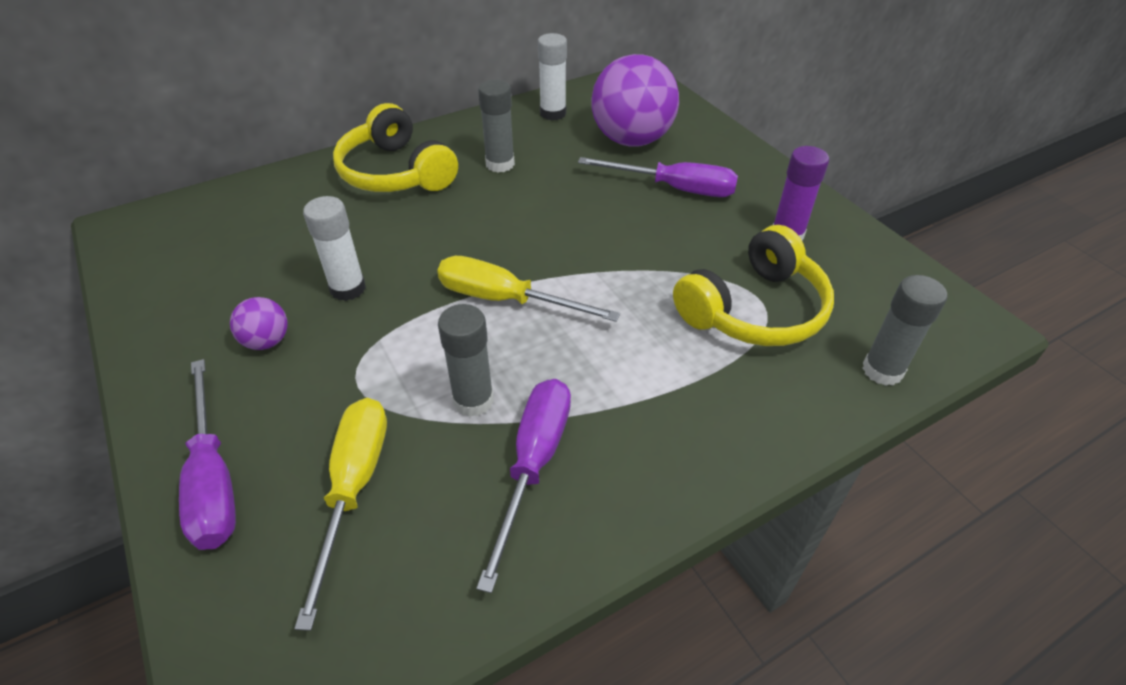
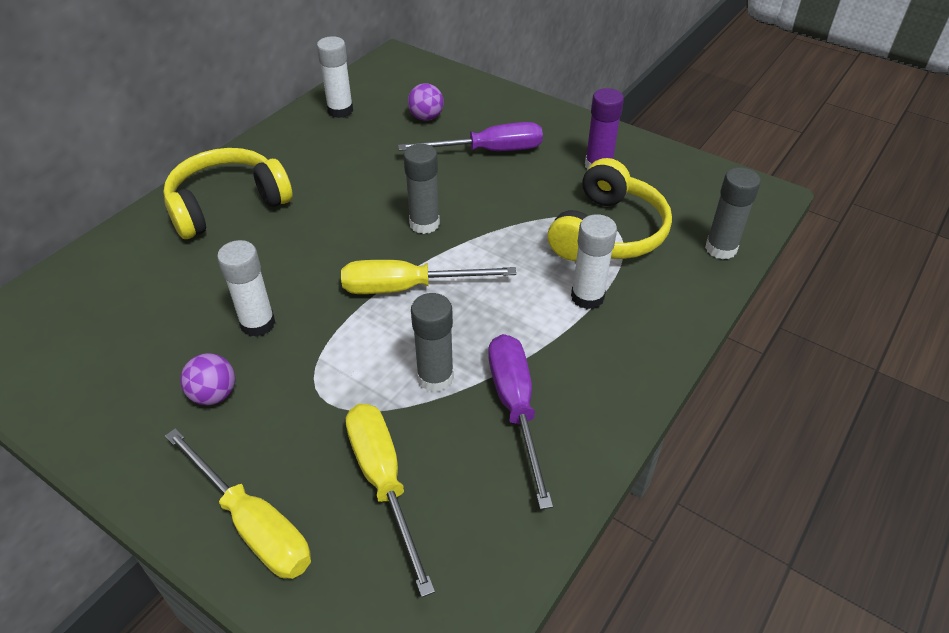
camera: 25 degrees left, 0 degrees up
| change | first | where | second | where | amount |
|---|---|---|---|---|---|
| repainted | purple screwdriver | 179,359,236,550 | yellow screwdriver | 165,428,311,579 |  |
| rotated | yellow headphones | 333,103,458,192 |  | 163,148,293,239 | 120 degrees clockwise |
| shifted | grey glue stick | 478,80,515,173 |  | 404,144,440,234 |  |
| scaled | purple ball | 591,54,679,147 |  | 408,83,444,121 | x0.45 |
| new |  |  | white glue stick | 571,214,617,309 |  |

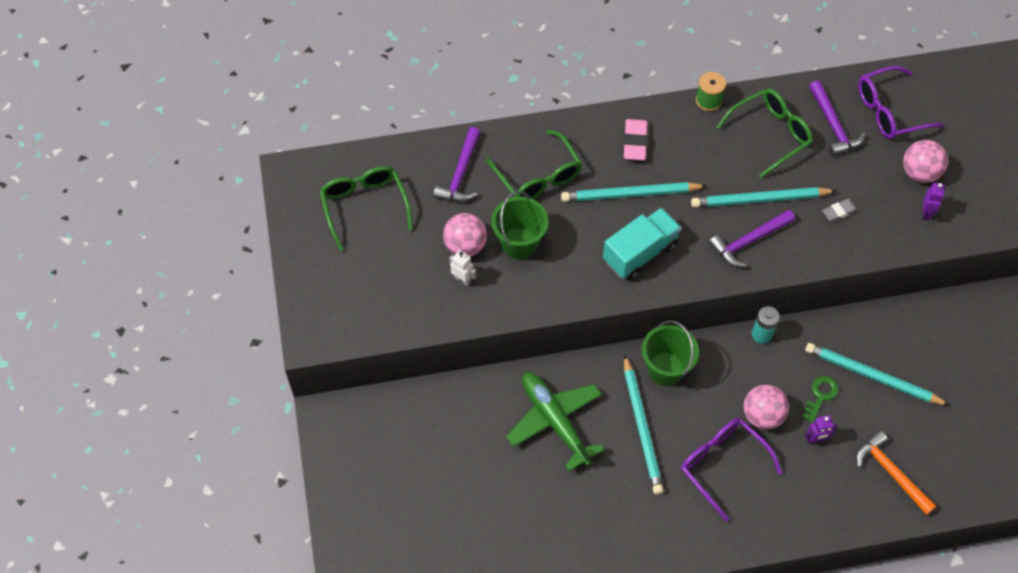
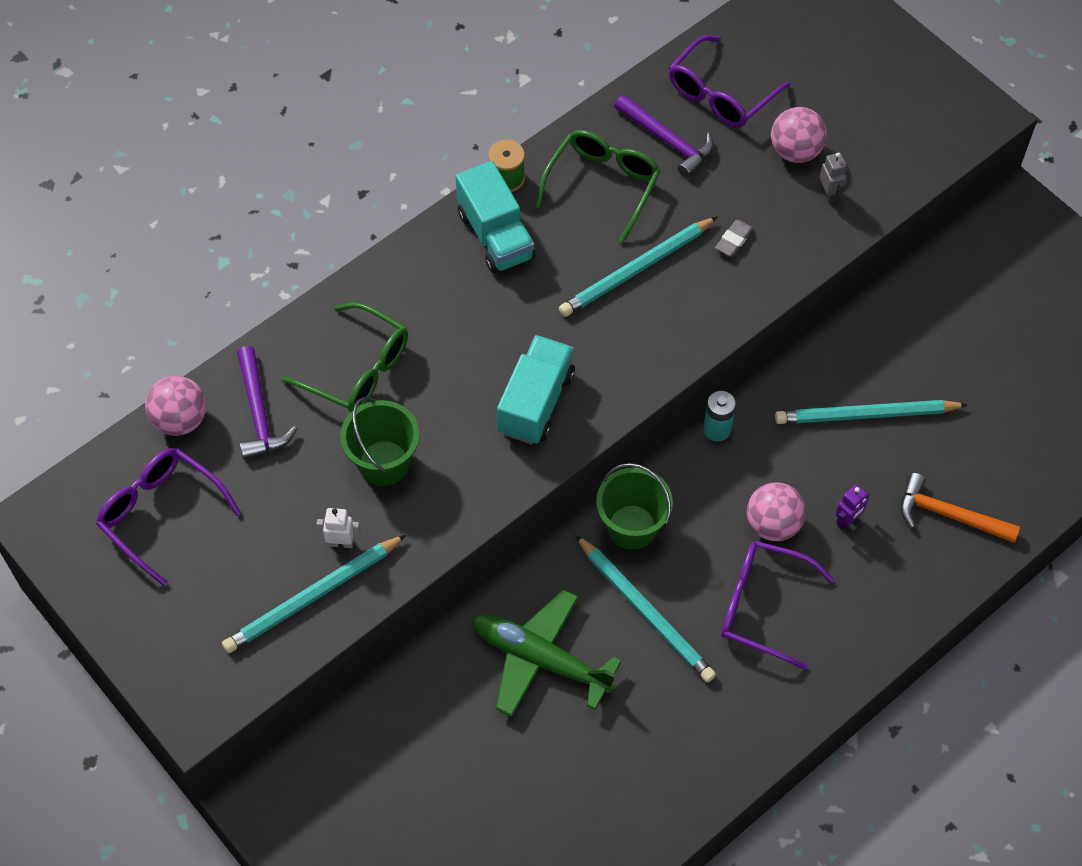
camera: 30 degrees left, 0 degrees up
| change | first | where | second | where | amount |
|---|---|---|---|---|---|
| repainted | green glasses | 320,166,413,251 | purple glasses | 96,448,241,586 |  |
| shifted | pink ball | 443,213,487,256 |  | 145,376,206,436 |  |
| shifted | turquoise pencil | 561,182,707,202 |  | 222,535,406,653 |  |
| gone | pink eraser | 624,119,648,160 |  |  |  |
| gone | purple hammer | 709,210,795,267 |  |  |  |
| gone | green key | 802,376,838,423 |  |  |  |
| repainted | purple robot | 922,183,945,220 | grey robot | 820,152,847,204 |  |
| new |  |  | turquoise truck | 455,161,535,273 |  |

## What you are asked to do
When restating the records word for word, omit any picture they contain.

## Problem solution
camera: 25 degrees left, 0 degrees up
| change | first | where | second | where | amount |
|---|---|---|---|---|---|
| repainted | purple screwdriver | 179,359,236,550 | yellow screwdriver | 165,428,311,579 |  |
| rotated | yellow headphones | 333,103,458,192 |  | 163,148,293,239 | 120 degrees clockwise |
| shifted | grey glue stick | 478,80,515,173 |  | 404,144,440,234 |  |
| scaled | purple ball | 591,54,679,147 |  | 408,83,444,121 | x0.45 |
| new |  |  | white glue stick | 571,214,617,309 |  |

camera: 30 degrees left, 0 degrees up
| change | first | where | second | where | amount |
|---|---|---|---|---|---|
| repainted | green glasses | 320,166,413,251 | purple glasses | 96,448,241,586 |  |
| shifted | pink ball | 443,213,487,256 |  | 145,376,206,436 |  |
| shifted | turquoise pencil | 561,182,707,202 |  | 222,535,406,653 |  |
| gone | pink eraser | 624,119,648,160 |  |  |  |
| gone | purple hammer | 709,210,795,267 |  |  |  |
| gone | green key | 802,376,838,423 |  |  |  |
| repainted | purple robot | 922,183,945,220 | grey robot | 820,152,847,204 |  |
| new |  |  | turquoise truck | 455,161,535,273 |  |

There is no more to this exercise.